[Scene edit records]
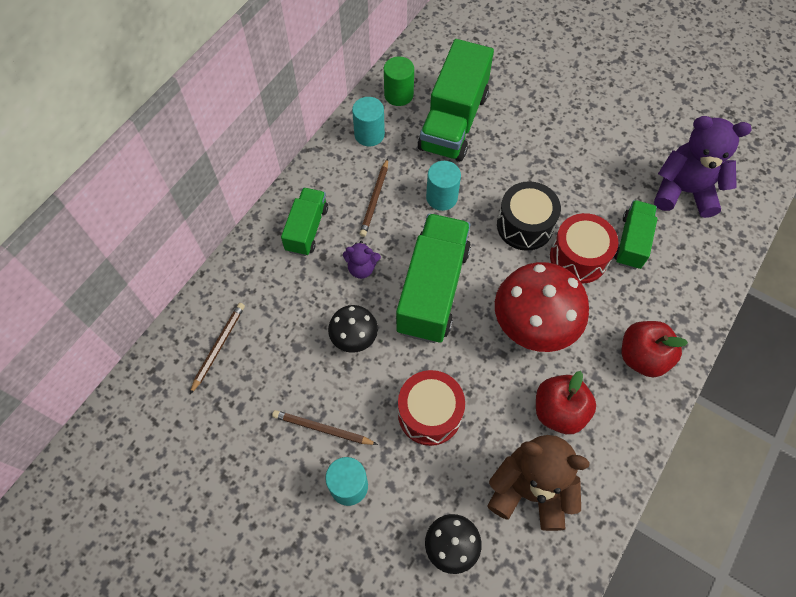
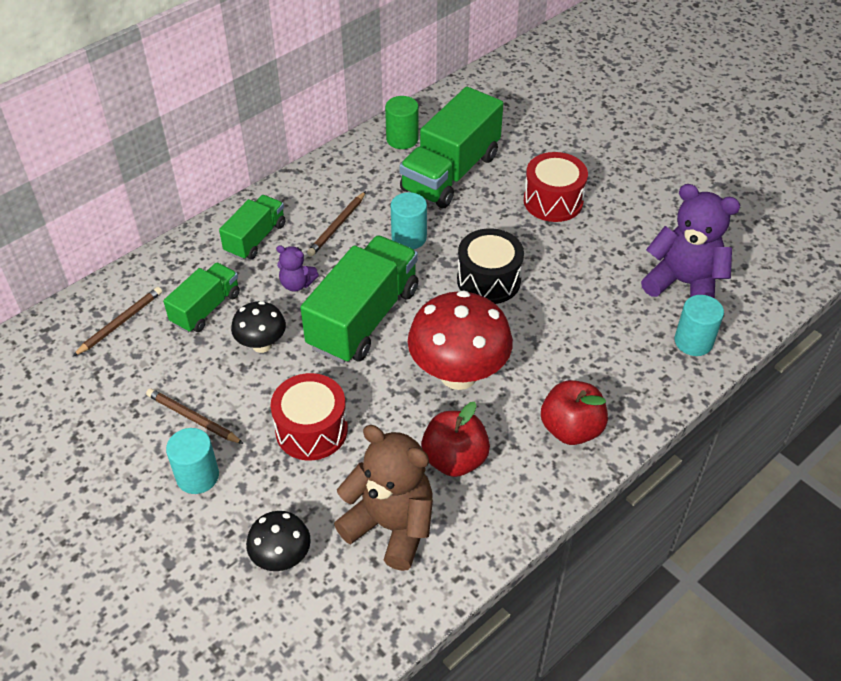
camera: 15 degrees right, 15 degrees down
turquoise cylinder [352,97,385,146] -> turquoise cylinder moved to [675,295,724,356]
red drum [550,213,618,284] -> red drum moved to [524,152,588,222]
green truck [614,200,657,269] -> green truck moved to [163,263,240,333]

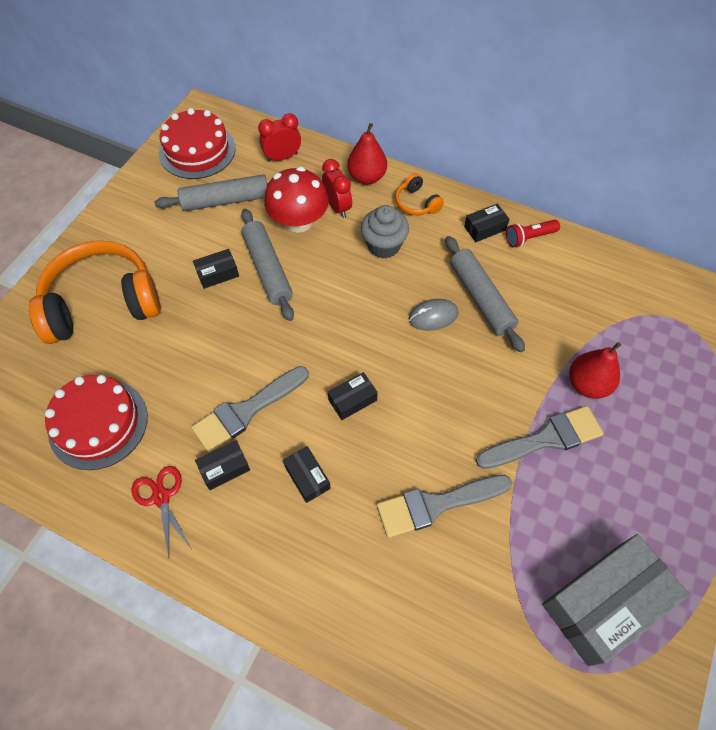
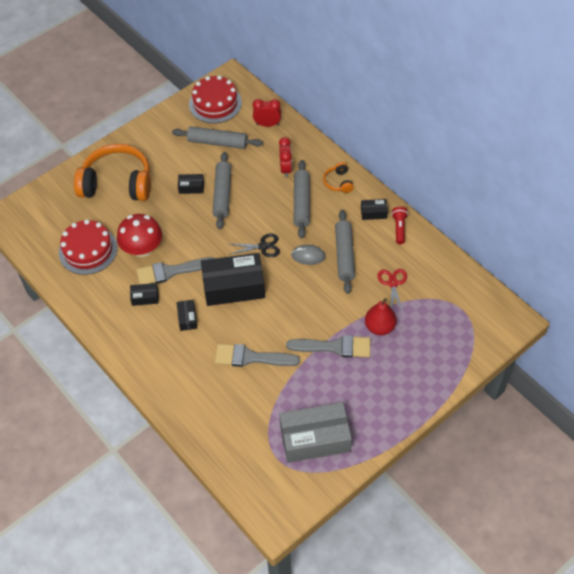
camera: 25 degrees right, 5 degrees down
red scissors [132,466,191,557] -> red scissors moved to [377,269,407,312]
red mushroom [264,167,329,233] -> red mushroom moved to [117,214,162,257]
black box [328,372,378,420] -> black box [201,253,265,306], size x2.21
red pear [347,123,387,185] -> none
grey cupcake [361,205,409,259] -> grey rolling pin [294,160,310,239]
red flashlight [506,220,560,248] -> red flashlight turned 90 degrees clockwise [391,207,408,244]
none -> black scissors [228,233,280,257]

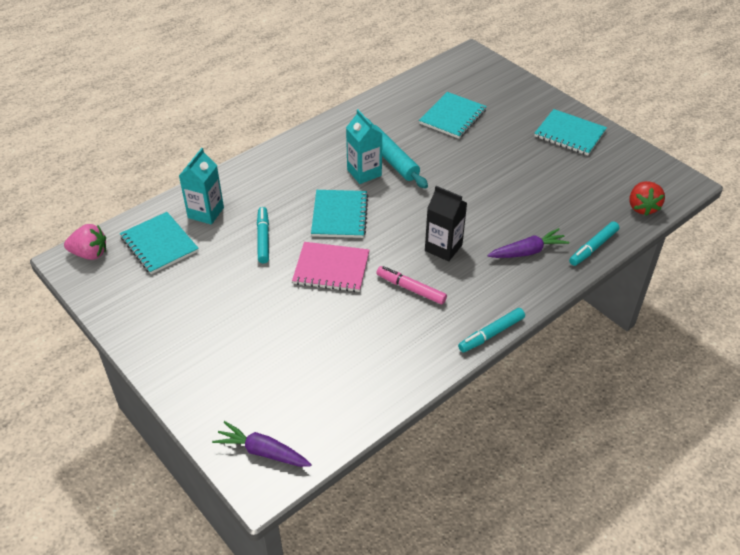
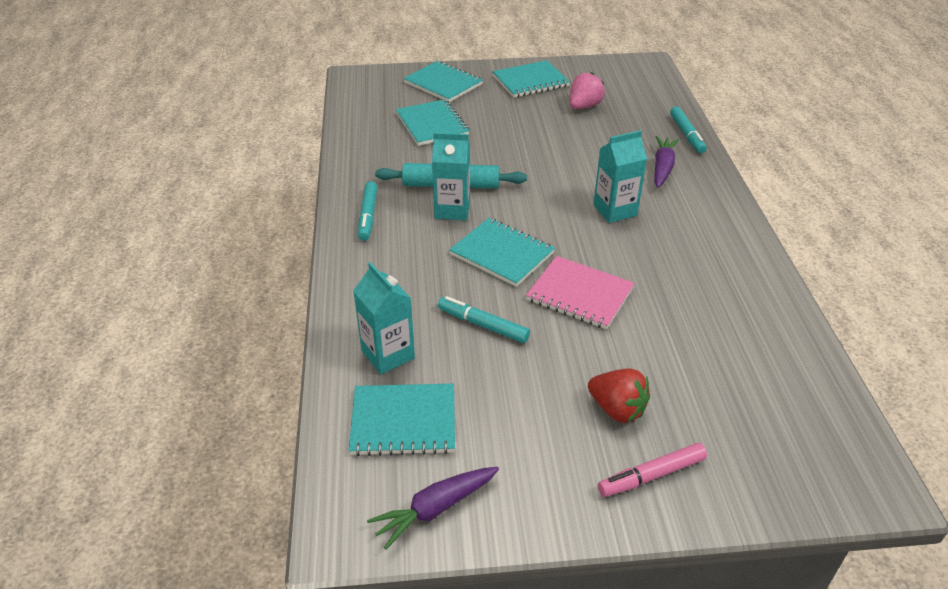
camera: 55 degrees left, 5 degrees down
pink strawberry [64,224,106,260] -> pink strawberry moved to [570,72,605,109]
purple carrot [212,421,312,467] -> purple carrot moved to [367,467,499,550]
pink notebook [292,242,369,292] -> pink notebook turned 75 degrees clockwise [526,256,635,329]
pink marker [377,266,447,305] -> pink marker moved to [598,443,707,497]
black carton [425,186,467,262] -> turquoise carton [593,130,647,223]
turquoise marker [458,308,525,353] -> turquoise marker moved to [358,181,377,241]
red strawberry [629,181,665,216] -> red strawberry moved to [588,368,650,423]
none -> turquoise notebook [403,61,483,102]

TASK BRIEF
The answer must be every line of the data that holds the word "pink".

SOLUTION BELOW
pink strawberry [64,224,106,260] -> pink strawberry moved to [570,72,605,109]
pink notebook [292,242,369,292] -> pink notebook turned 75 degrees clockwise [526,256,635,329]
pink marker [377,266,447,305] -> pink marker moved to [598,443,707,497]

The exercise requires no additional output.